═════ Provided material ═════

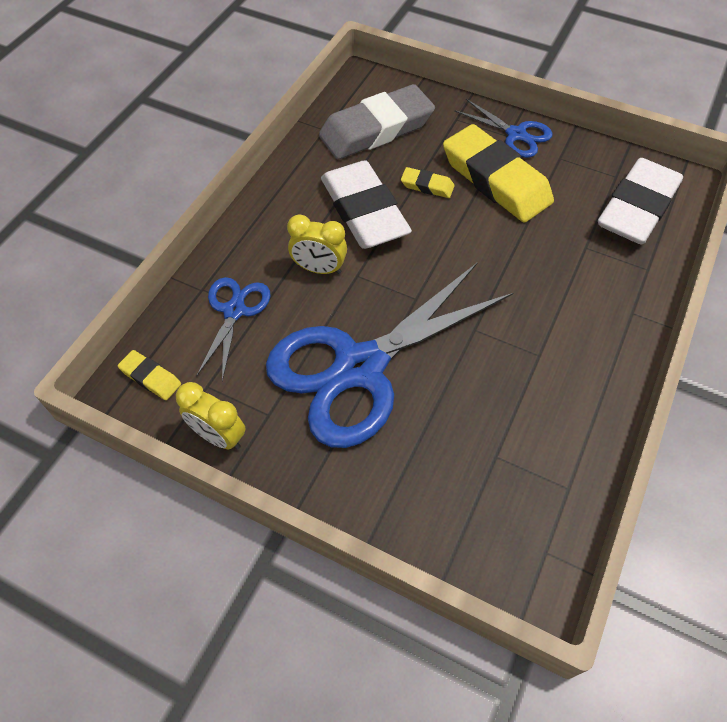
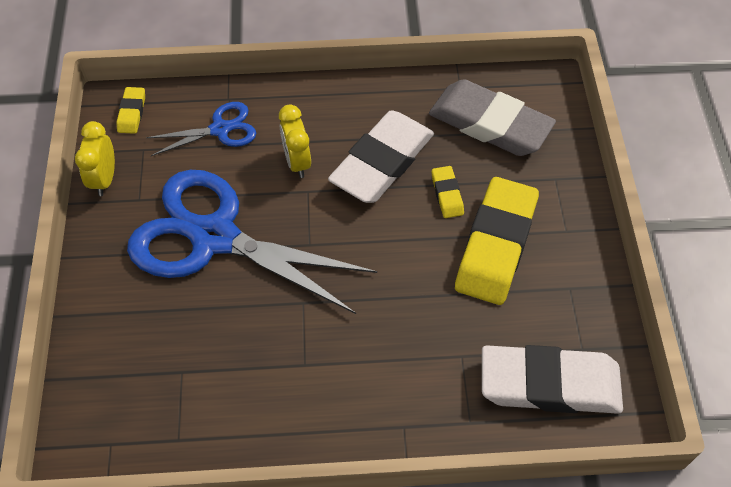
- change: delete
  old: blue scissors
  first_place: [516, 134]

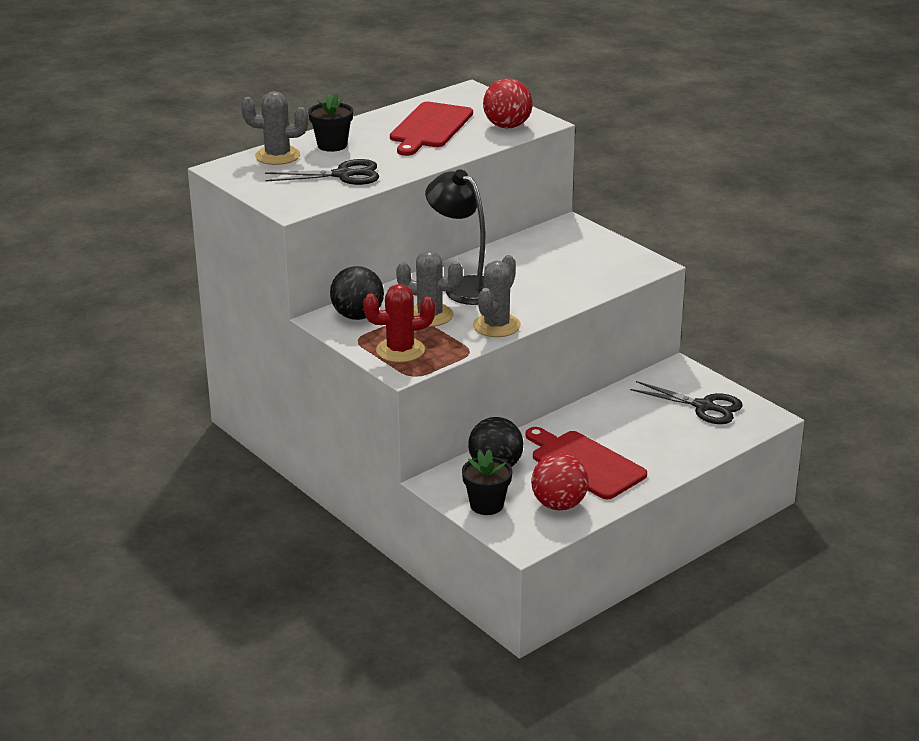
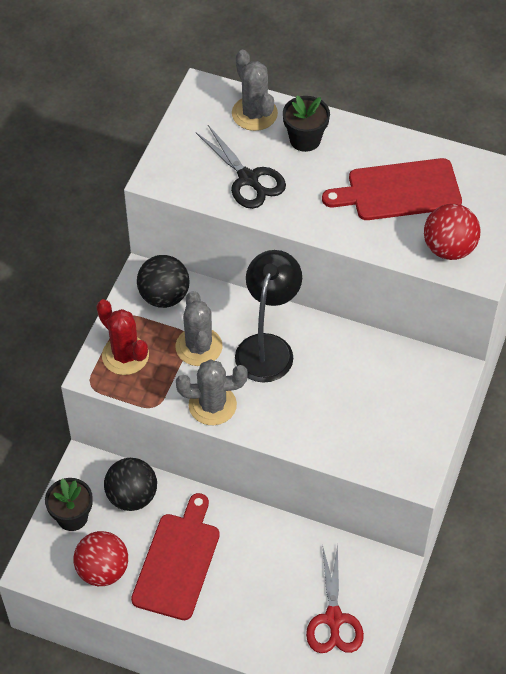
- change: recolor
  old: black scissors
  new: red scissors
  first_place: [704, 407]
  second_place: [333, 619]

═════

Because the pictures are not wanted, retype every record exactly without them.

## Exercise output
- change: delete
  old: blue scissors
  first_place: [516, 134]

- change: recolor
  old: black scissors
  new: red scissors
  first_place: [704, 407]
  second_place: [333, 619]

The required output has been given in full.